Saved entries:
########
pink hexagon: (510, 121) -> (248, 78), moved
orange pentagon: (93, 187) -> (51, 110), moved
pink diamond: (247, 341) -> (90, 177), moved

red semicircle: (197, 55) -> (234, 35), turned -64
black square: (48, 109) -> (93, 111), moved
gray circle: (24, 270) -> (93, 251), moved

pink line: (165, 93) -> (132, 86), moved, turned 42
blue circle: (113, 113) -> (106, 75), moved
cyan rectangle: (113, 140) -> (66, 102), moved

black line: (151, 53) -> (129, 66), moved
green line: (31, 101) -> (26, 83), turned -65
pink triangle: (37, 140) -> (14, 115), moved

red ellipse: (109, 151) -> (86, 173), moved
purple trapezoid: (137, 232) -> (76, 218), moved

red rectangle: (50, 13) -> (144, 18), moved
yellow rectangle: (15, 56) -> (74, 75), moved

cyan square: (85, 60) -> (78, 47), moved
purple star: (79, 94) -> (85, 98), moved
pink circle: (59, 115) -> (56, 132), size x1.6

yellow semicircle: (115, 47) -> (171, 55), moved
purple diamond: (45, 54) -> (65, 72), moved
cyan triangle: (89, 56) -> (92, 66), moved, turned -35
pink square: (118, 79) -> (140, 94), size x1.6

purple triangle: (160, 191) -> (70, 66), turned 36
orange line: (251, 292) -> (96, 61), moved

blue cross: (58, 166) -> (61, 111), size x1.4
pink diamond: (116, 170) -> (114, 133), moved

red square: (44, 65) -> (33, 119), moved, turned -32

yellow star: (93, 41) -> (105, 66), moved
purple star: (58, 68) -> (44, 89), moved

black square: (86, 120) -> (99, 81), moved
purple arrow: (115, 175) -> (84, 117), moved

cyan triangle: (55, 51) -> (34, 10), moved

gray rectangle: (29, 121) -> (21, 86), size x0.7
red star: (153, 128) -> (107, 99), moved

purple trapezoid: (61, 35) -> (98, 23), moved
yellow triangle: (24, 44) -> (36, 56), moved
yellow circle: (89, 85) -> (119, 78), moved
########
Exercise directions:
Every line above that includes the string "blue" needs to be copied.

Your solution:
blue circle: (113, 113) -> (106, 75), moved
blue cross: (58, 166) -> (61, 111), size x1.4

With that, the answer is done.